● **EXERCISE GOAL**:
The expected output is every line below, reproduced exactly.

- - -

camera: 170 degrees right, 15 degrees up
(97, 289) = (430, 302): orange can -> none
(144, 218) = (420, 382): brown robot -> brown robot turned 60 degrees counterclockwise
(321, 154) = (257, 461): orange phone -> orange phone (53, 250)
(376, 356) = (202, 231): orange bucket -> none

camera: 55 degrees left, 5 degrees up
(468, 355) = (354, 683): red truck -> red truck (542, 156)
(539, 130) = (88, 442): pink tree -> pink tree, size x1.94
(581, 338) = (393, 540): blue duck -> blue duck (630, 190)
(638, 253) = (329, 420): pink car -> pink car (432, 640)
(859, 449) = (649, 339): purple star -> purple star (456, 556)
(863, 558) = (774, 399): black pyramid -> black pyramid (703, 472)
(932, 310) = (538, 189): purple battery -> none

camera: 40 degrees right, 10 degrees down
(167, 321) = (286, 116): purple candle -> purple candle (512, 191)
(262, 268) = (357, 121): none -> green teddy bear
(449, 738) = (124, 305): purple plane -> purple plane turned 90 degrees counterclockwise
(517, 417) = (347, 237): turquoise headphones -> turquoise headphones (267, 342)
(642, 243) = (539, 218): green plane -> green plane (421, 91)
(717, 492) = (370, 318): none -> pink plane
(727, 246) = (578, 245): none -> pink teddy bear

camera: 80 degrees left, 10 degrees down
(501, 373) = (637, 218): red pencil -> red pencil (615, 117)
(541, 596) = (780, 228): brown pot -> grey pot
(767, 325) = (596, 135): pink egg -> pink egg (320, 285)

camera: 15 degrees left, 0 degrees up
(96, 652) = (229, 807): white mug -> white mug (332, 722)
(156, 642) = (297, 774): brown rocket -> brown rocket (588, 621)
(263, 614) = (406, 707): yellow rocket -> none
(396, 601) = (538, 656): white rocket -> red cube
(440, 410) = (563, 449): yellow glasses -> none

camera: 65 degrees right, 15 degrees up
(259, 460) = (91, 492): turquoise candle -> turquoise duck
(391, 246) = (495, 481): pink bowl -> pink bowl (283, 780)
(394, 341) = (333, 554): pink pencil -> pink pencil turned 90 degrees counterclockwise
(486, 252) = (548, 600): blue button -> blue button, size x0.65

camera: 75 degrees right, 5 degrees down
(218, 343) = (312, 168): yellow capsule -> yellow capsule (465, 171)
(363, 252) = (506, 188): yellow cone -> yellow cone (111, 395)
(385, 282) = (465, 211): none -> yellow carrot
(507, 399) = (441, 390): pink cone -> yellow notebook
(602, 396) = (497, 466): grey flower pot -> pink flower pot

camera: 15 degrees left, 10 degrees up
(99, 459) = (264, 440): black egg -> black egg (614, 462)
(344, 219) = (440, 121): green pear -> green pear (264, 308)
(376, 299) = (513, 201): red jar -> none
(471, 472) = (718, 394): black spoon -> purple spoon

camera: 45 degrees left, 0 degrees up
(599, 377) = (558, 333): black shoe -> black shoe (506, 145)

- - -

● **TASK OUTPUT**:
camera: 170 degrees right, 15 degrees up
(97, 289) = (430, 302): orange can -> none
(144, 218) = (420, 382): brown robot -> brown robot turned 60 degrees counterclockwise
(321, 154) = (257, 461): orange phone -> orange phone (53, 250)
(376, 356) = (202, 231): orange bucket -> none

camera: 55 degrees left, 5 degrees up
(468, 355) = (354, 683): red truck -> red truck (542, 156)
(539, 130) = (88, 442): pink tree -> pink tree, size x1.94
(581, 338) = (393, 540): blue duck -> blue duck (630, 190)
(638, 253) = (329, 420): pink car -> pink car (432, 640)
(859, 449) = (649, 339): purple star -> purple star (456, 556)
(863, 558) = (774, 399): black pyramid -> black pyramid (703, 472)
(932, 310) = (538, 189): purple battery -> none

camera: 40 degrees right, 10 degrees down
(167, 321) = (286, 116): purple candle -> purple candle (512, 191)
(262, 268) = (357, 121): none -> green teddy bear
(449, 738) = (124, 305): purple plane -> purple plane turned 90 degrees counterclockwise
(517, 417) = (347, 237): turquoise headphones -> turquoise headphones (267, 342)
(642, 243) = (539, 218): green plane -> green plane (421, 91)
(717, 492) = (370, 318): none -> pink plane
(727, 246) = (578, 245): none -> pink teddy bear

camera: 80 degrees left, 10 degrees down
(501, 373) = (637, 218): red pencil -> red pencil (615, 117)
(541, 596) = (780, 228): brown pot -> grey pot
(767, 325) = (596, 135): pink egg -> pink egg (320, 285)

camera: 15 degrees left, 0 degrees up
(96, 652) = (229, 807): white mug -> white mug (332, 722)
(156, 642) = (297, 774): brown rocket -> brown rocket (588, 621)
(263, 614) = (406, 707): yellow rocket -> none
(396, 601) = (538, 656): white rocket -> red cube
(440, 410) = (563, 449): yellow glasses -> none

camera: 65 degrees right, 15 degrees up
(259, 460) = (91, 492): turquoise candle -> turquoise duck
(391, 246) = (495, 481): pink bowl -> pink bowl (283, 780)
(394, 341) = (333, 554): pink pencil -> pink pencil turned 90 degrees counterclockwise
(486, 252) = (548, 600): blue button -> blue button, size x0.65

camera: 75 degrees right, 5 degrees down
(218, 343) = (312, 168): yellow capsule -> yellow capsule (465, 171)
(363, 252) = (506, 188): yellow cone -> yellow cone (111, 395)
(385, 282) = (465, 211): none -> yellow carrot
(507, 399) = (441, 390): pink cone -> yellow notebook
(602, 396) = (497, 466): grey flower pot -> pink flower pot

camera: 15 degrees left, 10 degrees up
(99, 459) = (264, 440): black egg -> black egg (614, 462)
(344, 219) = (440, 121): green pear -> green pear (264, 308)
(376, 299) = (513, 201): red jar -> none
(471, 472) = (718, 394): black spoon -> purple spoon

camera: 45 degrees left, 0 degrees up
(599, 377) = (558, 333): black shoe -> black shoe (506, 145)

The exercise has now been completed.